**Assignment**
From the entries below, extract every line that includes the word "purple".

**Before-and-after object lists**
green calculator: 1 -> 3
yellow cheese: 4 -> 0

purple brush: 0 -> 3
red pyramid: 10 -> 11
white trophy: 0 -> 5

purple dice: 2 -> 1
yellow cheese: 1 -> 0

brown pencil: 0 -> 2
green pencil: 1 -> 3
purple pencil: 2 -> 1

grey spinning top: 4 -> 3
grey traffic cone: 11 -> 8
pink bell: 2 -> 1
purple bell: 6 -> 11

**Task answer**
purple brush: 0 -> 3
purple dice: 2 -> 1
purple pencil: 2 -> 1
purple bell: 6 -> 11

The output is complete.